* [What you should do]: Output each line of the listing exactly, though pictures are not to appear.

* [Dataset extract]:
——————

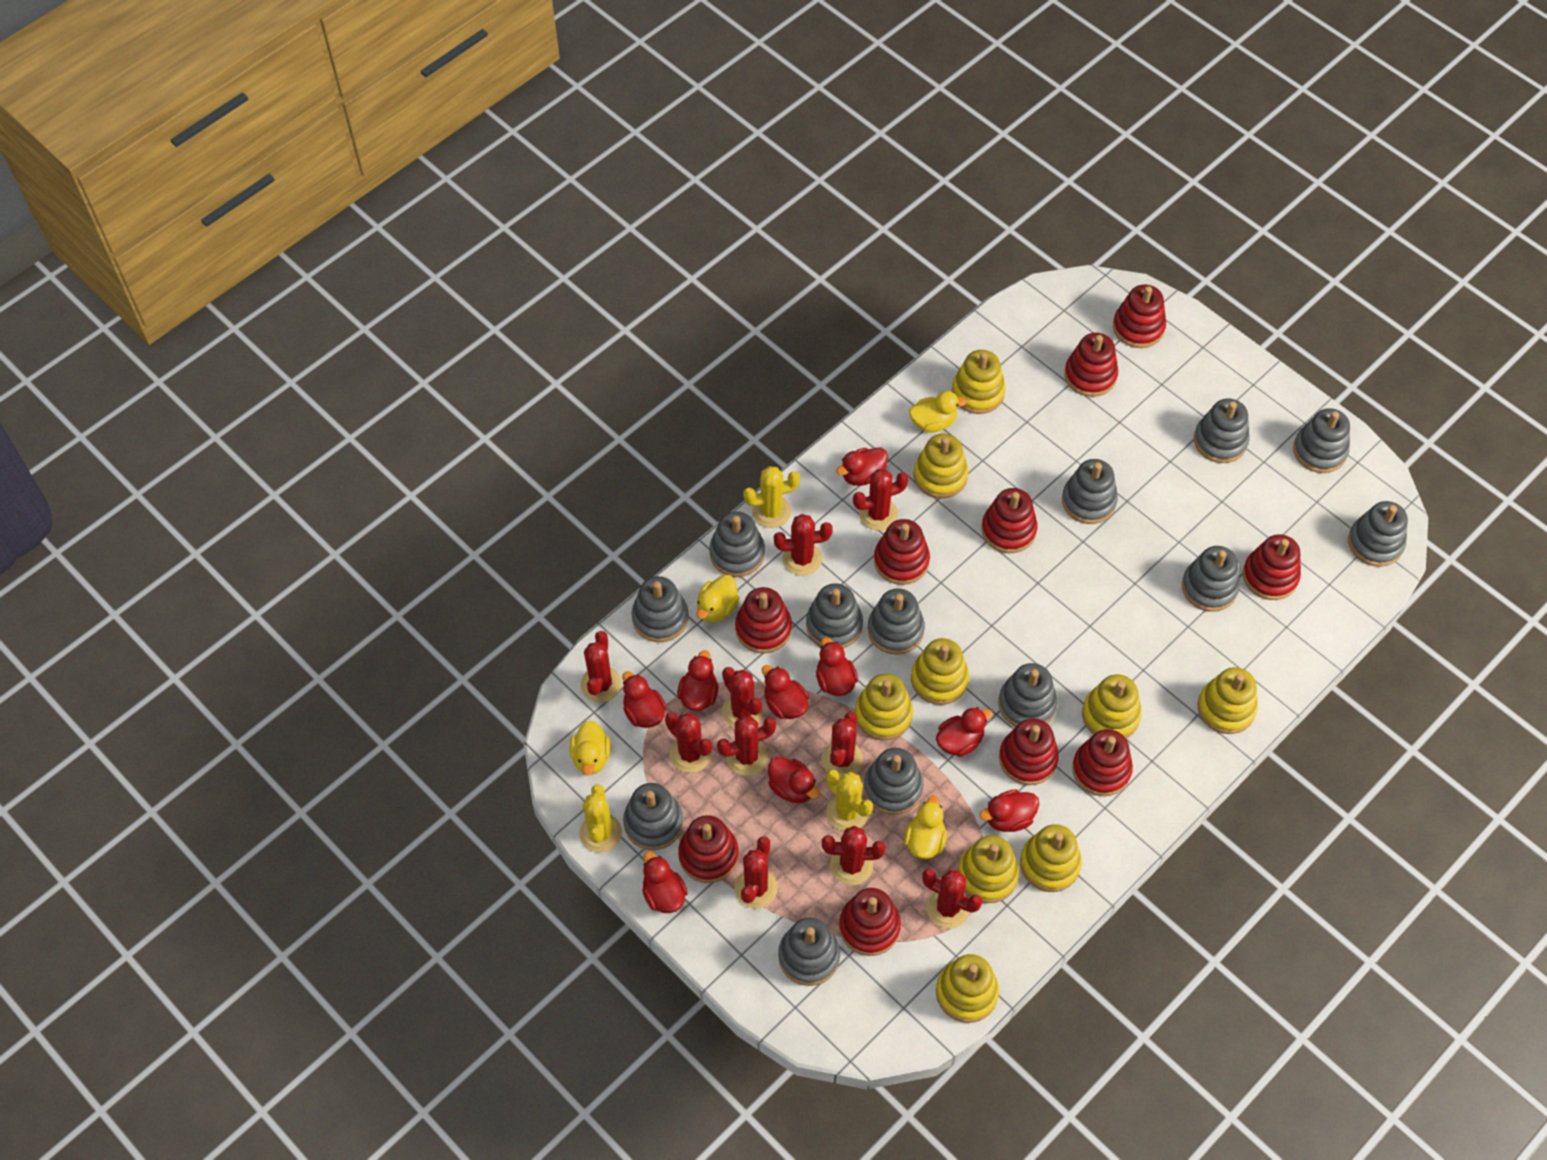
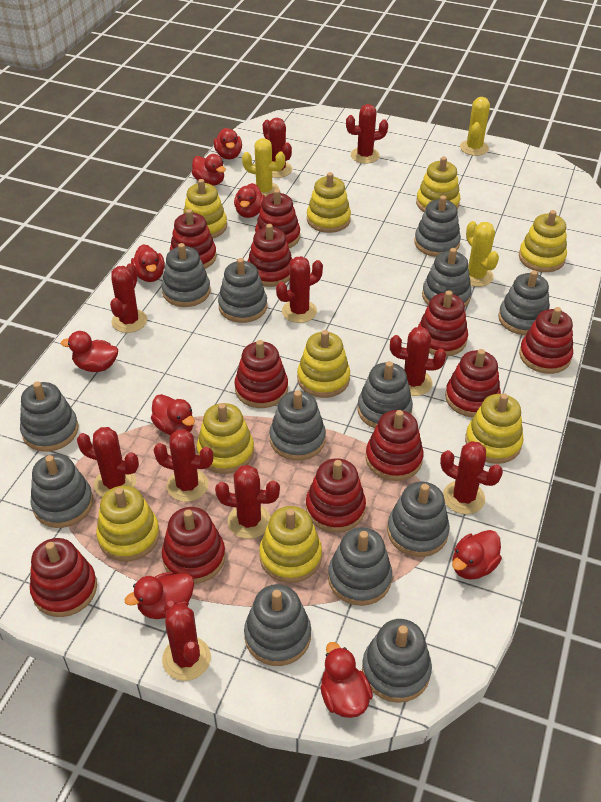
red stacking toy: 10 -> 11
yellow duck: 4 -> 0

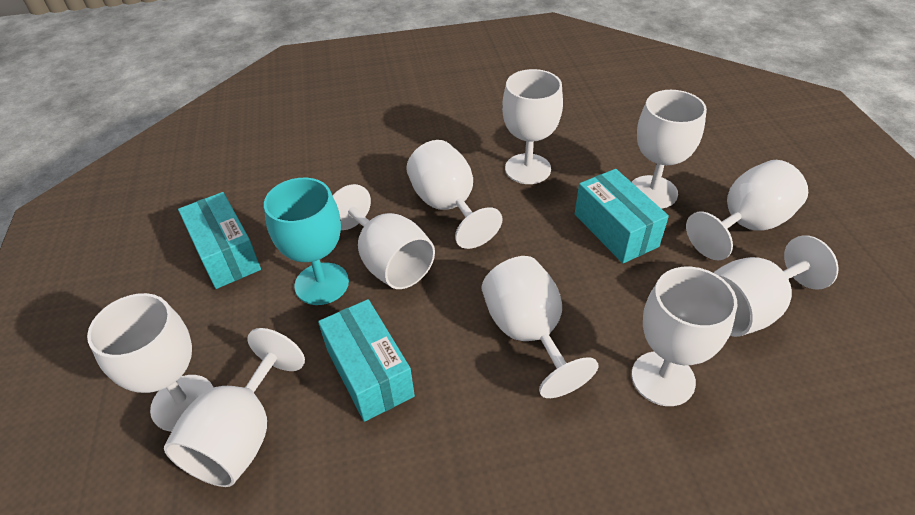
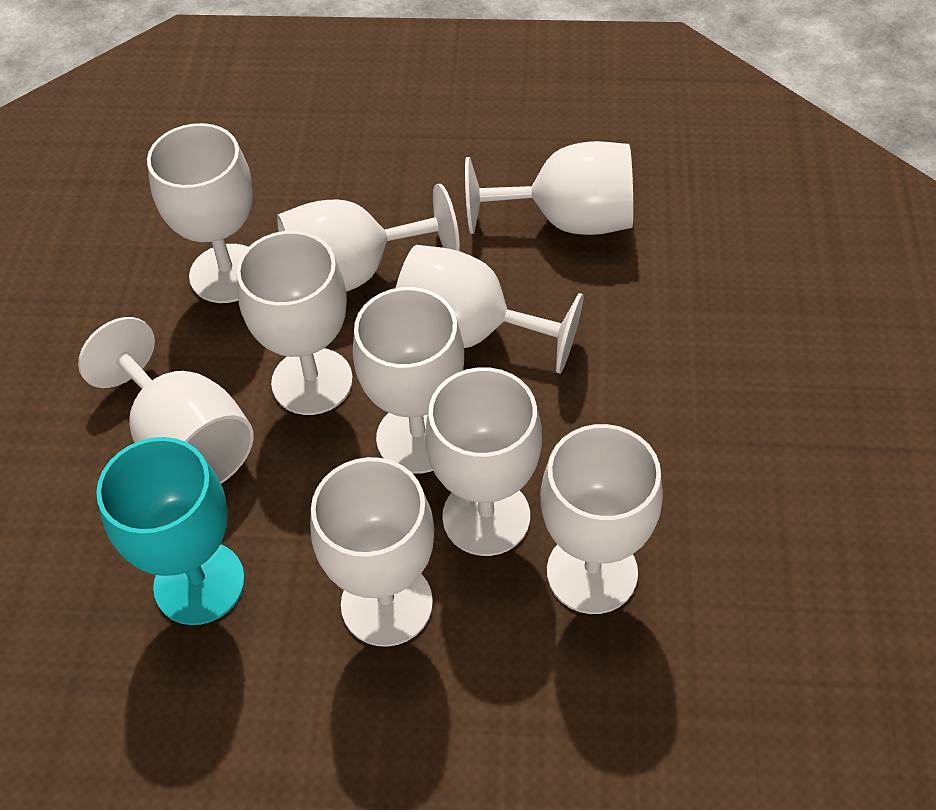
turquoise box: 3 -> 0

——————

* [Output for this exercise]:
red stacking toy: 10 -> 11
yellow duck: 4 -> 0

turquoise box: 3 -> 0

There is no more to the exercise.